[Records from a data source]
□ □ □ □ □

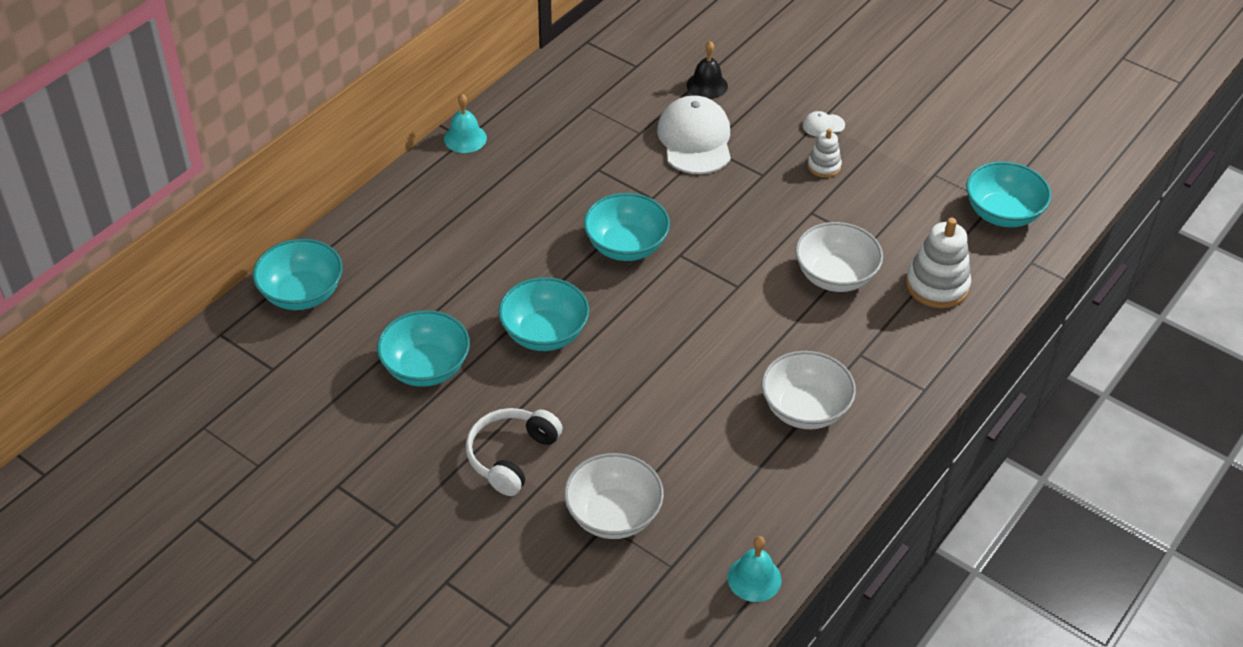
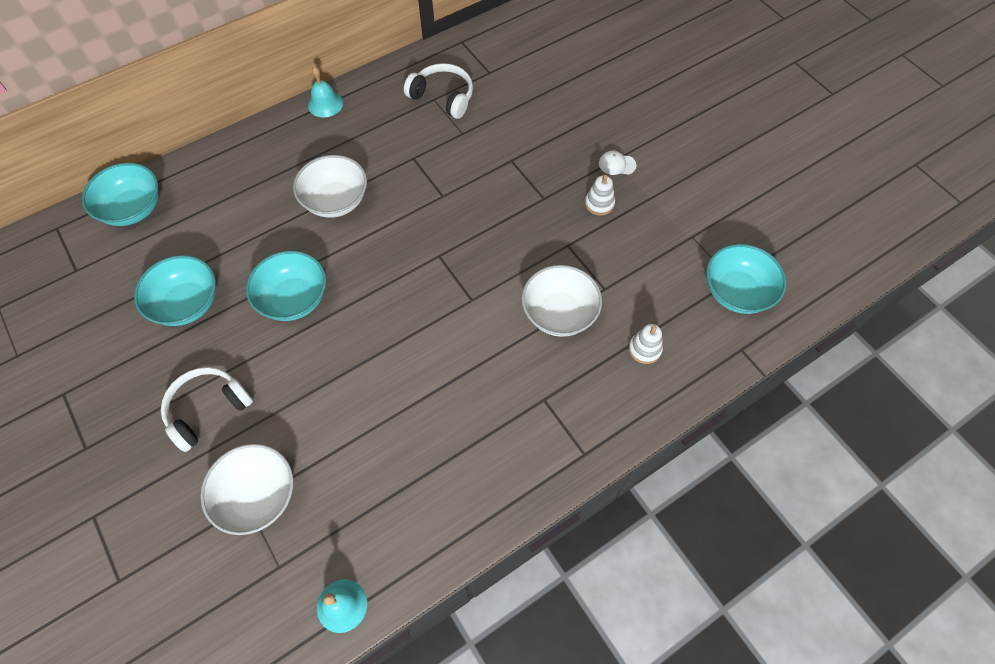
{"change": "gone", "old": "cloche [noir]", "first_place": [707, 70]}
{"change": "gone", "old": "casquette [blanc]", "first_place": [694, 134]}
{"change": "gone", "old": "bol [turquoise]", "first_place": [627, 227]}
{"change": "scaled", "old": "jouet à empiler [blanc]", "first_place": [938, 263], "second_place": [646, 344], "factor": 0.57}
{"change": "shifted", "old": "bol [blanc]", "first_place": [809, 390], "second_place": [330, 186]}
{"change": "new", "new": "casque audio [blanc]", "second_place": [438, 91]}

□ □ □ □ □

_EXERCISE DESCRIPTION_
Output the entries exactly and keep every picture out of them.

_TASK OUTPUT_
{"change": "gone", "old": "cloche [noir]", "first_place": [707, 70]}
{"change": "gone", "old": "casquette [blanc]", "first_place": [694, 134]}
{"change": "gone", "old": "bol [turquoise]", "first_place": [627, 227]}
{"change": "scaled", "old": "jouet à empiler [blanc]", "first_place": [938, 263], "second_place": [646, 344], "factor": 0.57}
{"change": "shifted", "old": "bol [blanc]", "first_place": [809, 390], "second_place": [330, 186]}
{"change": "new", "new": "casque audio [blanc]", "second_place": [438, 91]}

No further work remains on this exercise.